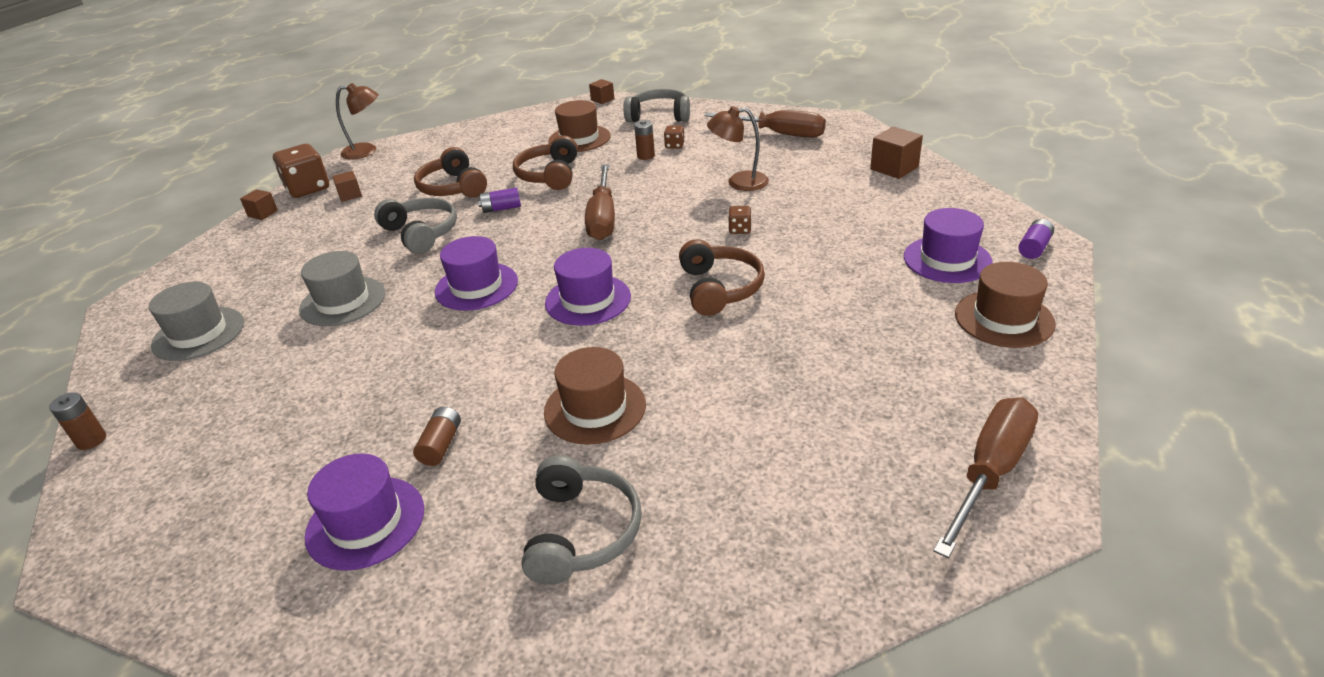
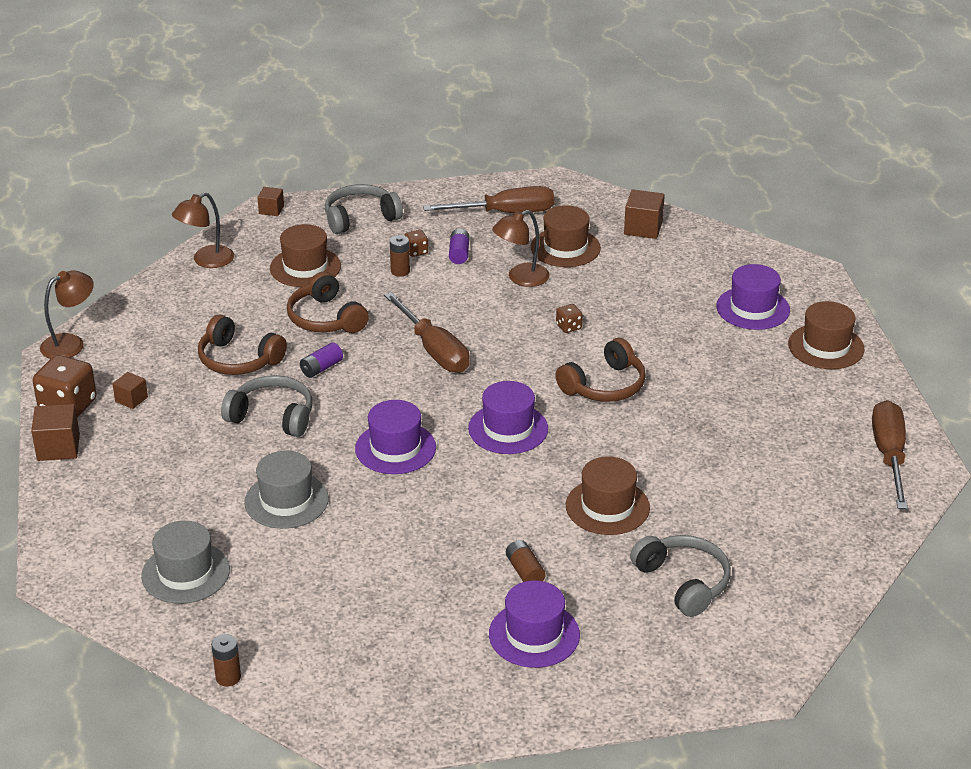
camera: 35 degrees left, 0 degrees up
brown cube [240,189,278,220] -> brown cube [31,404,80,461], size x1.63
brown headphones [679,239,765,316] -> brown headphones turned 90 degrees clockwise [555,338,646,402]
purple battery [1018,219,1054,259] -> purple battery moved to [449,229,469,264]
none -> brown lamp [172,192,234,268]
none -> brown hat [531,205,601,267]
=======
Write out the whole listing exactly, with no pictures.

camera: 35 degrees left, 0 degrees up
brown cube [240,189,278,220] -> brown cube [31,404,80,461], size x1.63
brown headphones [679,239,765,316] -> brown headphones turned 90 degrees clockwise [555,338,646,402]
purple battery [1018,219,1054,259] -> purple battery moved to [449,229,469,264]
none -> brown lamp [172,192,234,268]
none -> brown hat [531,205,601,267]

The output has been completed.